# What needs to be done:
Lines containing the string "triangle": how many are there below? Answer with the number only.

# Dataset excerpts:
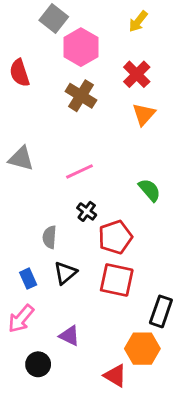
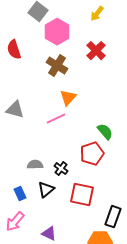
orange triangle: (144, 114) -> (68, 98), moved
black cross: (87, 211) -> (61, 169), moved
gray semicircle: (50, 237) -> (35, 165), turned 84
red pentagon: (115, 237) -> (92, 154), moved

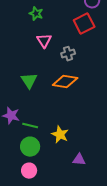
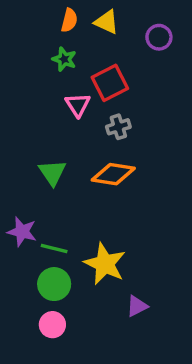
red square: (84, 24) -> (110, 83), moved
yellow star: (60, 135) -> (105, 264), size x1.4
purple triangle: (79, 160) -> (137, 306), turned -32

# Reply:
2